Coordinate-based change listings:
== Segment start ==
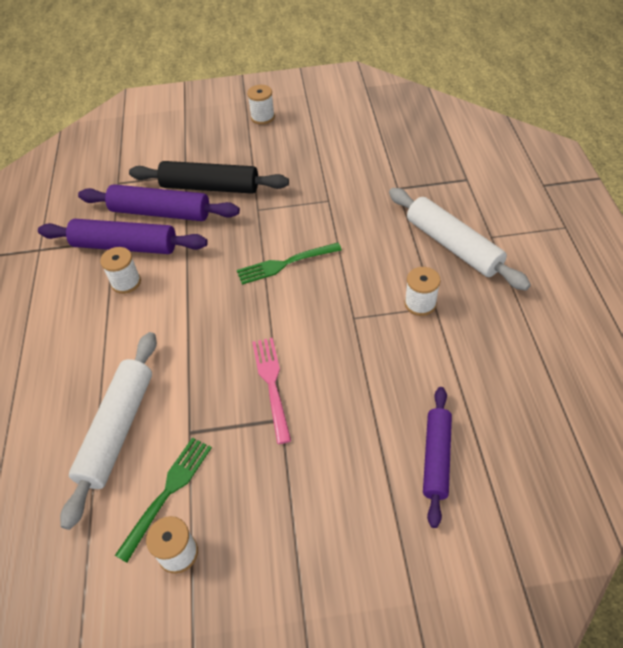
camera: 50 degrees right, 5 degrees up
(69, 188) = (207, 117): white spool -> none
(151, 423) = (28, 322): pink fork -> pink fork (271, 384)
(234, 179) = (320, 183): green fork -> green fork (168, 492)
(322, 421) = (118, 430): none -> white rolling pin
== Segment end ==
● **Problem details**: Please print all the lines above exactly as given and leave out every picture.

● **Exercise solution**:
camera: 50 degrees right, 5 degrees up
(69, 188) = (207, 117): white spool -> none
(151, 423) = (28, 322): pink fork -> pink fork (271, 384)
(234, 179) = (320, 183): green fork -> green fork (168, 492)
(322, 421) = (118, 430): none -> white rolling pin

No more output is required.